*TASK*
Only the number is wanted: how many lines below contain "MCLR"?

*SOURCE DATA*
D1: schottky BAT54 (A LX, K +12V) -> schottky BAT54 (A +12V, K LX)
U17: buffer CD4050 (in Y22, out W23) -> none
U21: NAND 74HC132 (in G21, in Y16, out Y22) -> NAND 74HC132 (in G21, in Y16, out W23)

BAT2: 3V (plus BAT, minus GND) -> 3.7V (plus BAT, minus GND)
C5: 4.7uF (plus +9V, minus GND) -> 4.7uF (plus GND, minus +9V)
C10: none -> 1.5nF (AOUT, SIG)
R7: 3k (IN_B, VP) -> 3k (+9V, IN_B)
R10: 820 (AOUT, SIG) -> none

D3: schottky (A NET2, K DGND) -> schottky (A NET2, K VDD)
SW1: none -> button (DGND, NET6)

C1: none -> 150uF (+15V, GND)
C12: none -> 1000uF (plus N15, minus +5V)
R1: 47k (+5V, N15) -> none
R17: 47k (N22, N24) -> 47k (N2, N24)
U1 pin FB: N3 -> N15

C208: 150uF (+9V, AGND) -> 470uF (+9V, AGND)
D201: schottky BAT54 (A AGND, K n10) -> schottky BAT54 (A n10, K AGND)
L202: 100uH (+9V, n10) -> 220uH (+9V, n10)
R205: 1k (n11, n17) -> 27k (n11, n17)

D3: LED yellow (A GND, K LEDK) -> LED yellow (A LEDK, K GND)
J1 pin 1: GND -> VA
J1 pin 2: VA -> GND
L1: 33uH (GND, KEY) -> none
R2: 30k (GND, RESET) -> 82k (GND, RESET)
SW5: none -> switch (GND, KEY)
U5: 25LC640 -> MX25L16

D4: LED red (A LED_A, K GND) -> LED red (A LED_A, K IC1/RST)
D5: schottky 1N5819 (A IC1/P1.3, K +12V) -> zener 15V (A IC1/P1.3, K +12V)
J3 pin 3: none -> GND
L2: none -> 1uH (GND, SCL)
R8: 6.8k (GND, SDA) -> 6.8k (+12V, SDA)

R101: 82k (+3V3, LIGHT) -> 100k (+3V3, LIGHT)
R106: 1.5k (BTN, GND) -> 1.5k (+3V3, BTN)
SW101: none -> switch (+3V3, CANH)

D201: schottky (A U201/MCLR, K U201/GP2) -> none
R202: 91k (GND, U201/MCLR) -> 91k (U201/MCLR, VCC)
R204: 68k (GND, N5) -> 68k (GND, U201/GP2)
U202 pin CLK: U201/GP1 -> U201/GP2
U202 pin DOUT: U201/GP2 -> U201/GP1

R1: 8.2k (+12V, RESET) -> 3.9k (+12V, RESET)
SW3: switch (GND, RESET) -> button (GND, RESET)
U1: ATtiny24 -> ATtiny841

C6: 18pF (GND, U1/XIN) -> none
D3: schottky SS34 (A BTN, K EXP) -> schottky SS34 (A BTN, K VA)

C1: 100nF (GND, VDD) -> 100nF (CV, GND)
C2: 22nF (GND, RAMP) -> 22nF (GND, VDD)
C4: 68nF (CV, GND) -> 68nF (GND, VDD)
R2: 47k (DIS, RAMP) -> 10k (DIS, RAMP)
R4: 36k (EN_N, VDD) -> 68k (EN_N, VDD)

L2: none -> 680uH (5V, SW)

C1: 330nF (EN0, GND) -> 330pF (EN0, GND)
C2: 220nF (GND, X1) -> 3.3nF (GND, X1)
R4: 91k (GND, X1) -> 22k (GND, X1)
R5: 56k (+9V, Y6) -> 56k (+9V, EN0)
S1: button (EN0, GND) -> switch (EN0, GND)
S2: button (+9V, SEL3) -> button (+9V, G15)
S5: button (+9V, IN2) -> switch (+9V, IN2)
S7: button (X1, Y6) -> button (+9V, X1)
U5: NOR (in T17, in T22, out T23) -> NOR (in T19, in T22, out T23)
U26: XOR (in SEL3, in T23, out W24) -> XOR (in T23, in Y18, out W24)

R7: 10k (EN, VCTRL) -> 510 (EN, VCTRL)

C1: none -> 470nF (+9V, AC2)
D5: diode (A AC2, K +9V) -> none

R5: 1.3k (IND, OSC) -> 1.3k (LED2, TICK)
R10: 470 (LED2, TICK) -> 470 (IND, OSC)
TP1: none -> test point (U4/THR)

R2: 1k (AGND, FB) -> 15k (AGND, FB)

*RESULT BELOW*
2